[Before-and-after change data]
________________________________________
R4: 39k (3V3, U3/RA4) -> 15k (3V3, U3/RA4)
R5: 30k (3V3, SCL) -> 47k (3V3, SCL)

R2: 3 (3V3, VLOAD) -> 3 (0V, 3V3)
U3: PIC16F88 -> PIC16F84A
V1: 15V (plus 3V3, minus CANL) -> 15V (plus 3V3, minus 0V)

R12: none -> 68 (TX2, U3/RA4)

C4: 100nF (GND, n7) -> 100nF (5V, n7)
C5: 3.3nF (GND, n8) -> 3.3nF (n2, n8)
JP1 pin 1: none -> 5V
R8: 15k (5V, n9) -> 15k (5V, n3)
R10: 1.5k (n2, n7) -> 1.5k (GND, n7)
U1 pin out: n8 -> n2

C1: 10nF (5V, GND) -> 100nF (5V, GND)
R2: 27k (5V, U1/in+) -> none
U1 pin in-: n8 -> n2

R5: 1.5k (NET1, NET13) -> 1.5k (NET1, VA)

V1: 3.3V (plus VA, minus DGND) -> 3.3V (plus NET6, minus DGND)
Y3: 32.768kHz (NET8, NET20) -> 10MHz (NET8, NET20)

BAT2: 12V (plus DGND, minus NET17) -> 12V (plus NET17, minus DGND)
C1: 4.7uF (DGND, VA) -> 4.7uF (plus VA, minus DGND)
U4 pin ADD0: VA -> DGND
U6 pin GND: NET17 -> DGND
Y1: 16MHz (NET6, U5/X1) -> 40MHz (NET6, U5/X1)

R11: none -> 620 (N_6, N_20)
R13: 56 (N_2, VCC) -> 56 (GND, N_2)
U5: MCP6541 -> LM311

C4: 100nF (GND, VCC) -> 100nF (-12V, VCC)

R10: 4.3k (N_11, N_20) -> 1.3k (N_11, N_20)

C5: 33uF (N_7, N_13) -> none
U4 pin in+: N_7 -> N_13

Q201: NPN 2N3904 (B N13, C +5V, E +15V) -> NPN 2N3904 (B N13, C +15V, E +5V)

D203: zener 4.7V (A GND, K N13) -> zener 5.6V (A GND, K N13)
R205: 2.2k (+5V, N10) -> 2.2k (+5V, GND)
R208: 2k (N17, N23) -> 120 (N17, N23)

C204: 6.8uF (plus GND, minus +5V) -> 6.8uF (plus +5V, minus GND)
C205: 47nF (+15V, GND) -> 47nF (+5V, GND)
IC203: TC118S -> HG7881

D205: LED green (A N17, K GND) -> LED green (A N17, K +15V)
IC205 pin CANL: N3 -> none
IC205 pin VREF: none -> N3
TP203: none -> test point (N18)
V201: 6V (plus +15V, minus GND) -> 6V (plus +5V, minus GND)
________________________________________
▶ [What this task involves]:
Nothing but the lines from the one holding "U4 pin ADD0: VA -> DGND" through the last line of the data may be output, and each must match exactly.

▶ [Task output]:
U4 pin ADD0: VA -> DGND
U6 pin GND: NET17 -> DGND
Y1: 16MHz (NET6, U5/X1) -> 40MHz (NET6, U5/X1)

R11: none -> 620 (N_6, N_20)
R13: 56 (N_2, VCC) -> 56 (GND, N_2)
U5: MCP6541 -> LM311

C4: 100nF (GND, VCC) -> 100nF (-12V, VCC)

R10: 4.3k (N_11, N_20) -> 1.3k (N_11, N_20)

C5: 33uF (N_7, N_13) -> none
U4 pin in+: N_7 -> N_13

Q201: NPN 2N3904 (B N13, C +5V, E +15V) -> NPN 2N3904 (B N13, C +15V, E +5V)

D203: zener 4.7V (A GND, K N13) -> zener 5.6V (A GND, K N13)
R205: 2.2k (+5V, N10) -> 2.2k (+5V, GND)
R208: 2k (N17, N23) -> 120 (N17, N23)

C204: 6.8uF (plus GND, minus +5V) -> 6.8uF (plus +5V, minus GND)
C205: 47nF (+15V, GND) -> 47nF (+5V, GND)
IC203: TC118S -> HG7881

D205: LED green (A N17, K GND) -> LED green (A N17, K +15V)
IC205 pin CANL: N3 -> none
IC205 pin VREF: none -> N3
TP203: none -> test point (N18)
V201: 6V (plus +15V, minus GND) -> 6V (plus +5V, minus GND)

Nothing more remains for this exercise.